*The task*: In the copy, include no pictures, but reproduce every record exactly.

═════ Available data ═════

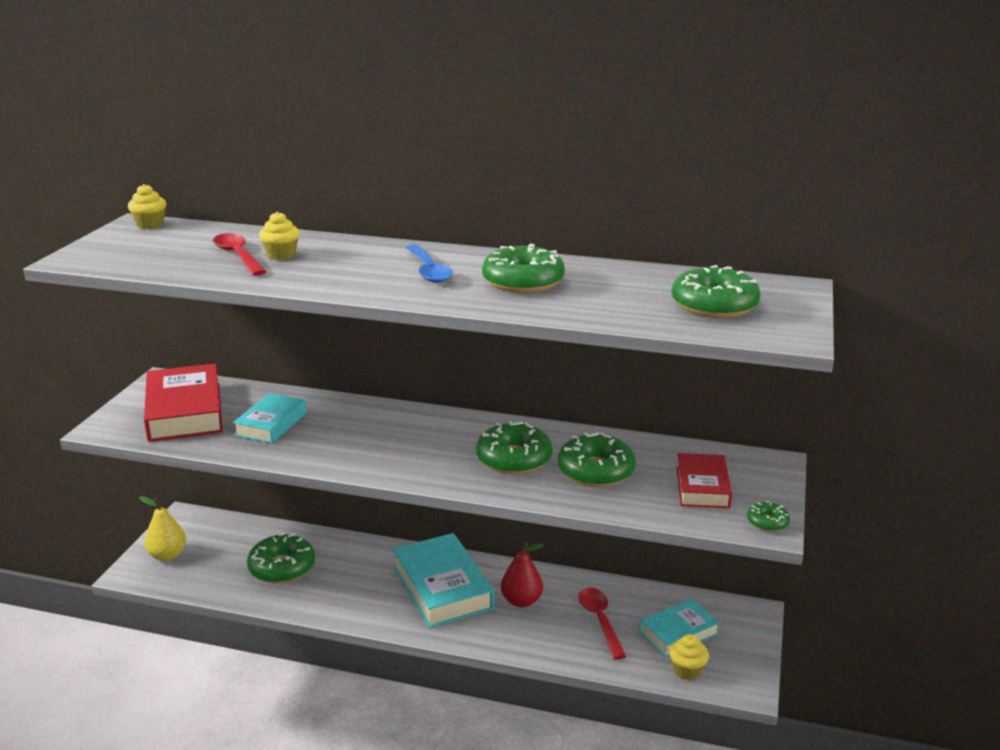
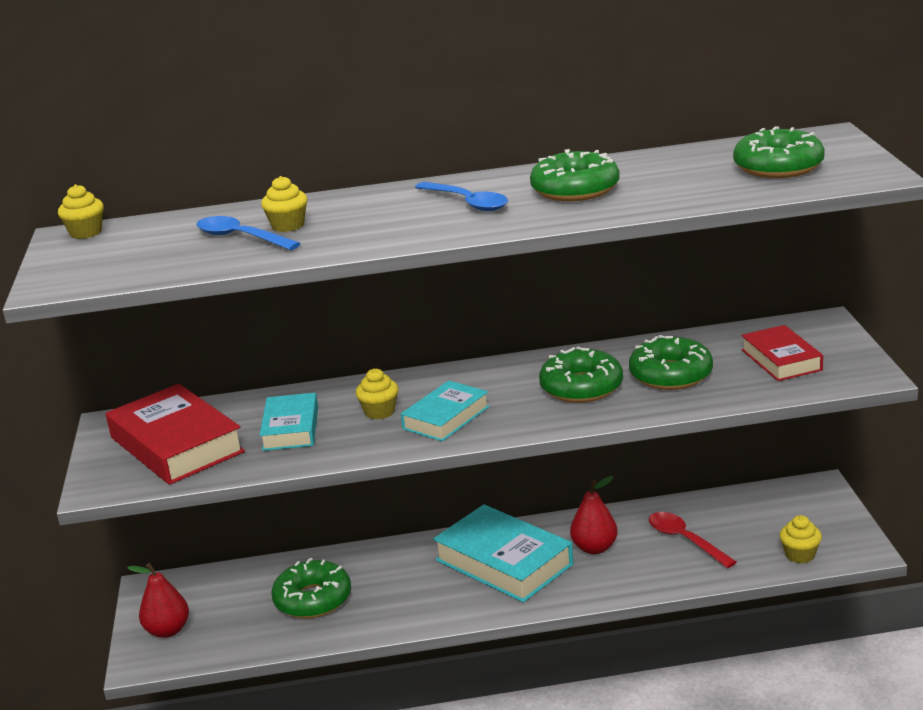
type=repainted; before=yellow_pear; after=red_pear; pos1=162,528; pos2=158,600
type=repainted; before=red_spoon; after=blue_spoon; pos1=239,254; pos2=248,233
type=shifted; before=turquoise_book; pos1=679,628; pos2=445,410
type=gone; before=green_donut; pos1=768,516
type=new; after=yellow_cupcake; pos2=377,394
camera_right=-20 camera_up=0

═════

*Task output*:
type=repainted; before=yellow_pear; after=red_pear; pos1=162,528; pos2=158,600
type=repainted; before=red_spoon; after=blue_spoon; pos1=239,254; pos2=248,233
type=shifted; before=turquoise_book; pos1=679,628; pos2=445,410
type=gone; before=green_donut; pos1=768,516
type=new; after=yellow_cupcake; pos2=377,394
camera_right=-20 camera_up=0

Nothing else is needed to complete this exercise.